Task directions: Take the line containing "pink teapot: 3 -> 4" in the listing below and copy it, along with every line after it, without alteration.

*** Opening of Data for the task ***

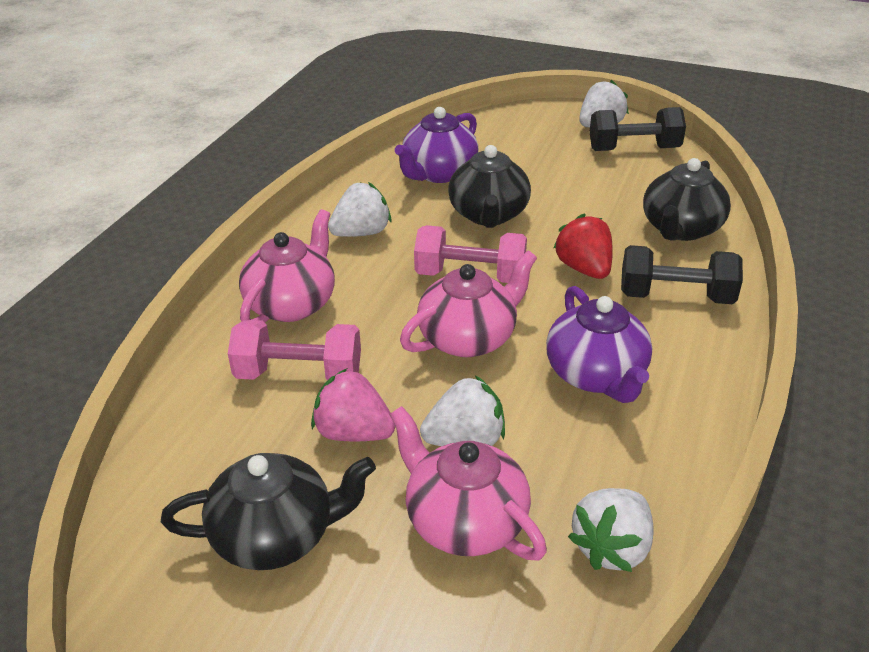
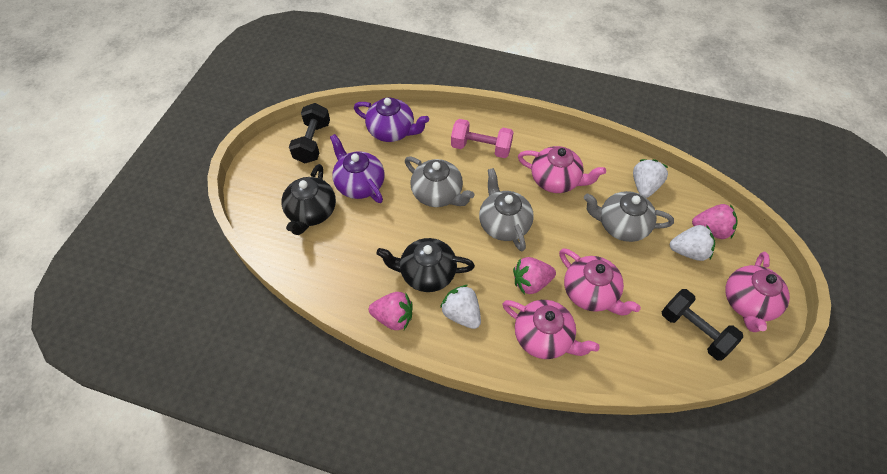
black teapot: 3 -> 2
grey teapot: 0 -> 3
pink dumbbell: 2 -> 1
pink strawberry: 1 -> 3
pink teapot: 3 -> 4
red strawberry: 1 -> 0
white strawberry: 4 -> 3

*** Close of Data for the task ***

Final answer:
pink teapot: 3 -> 4
red strawberry: 1 -> 0
white strawberry: 4 -> 3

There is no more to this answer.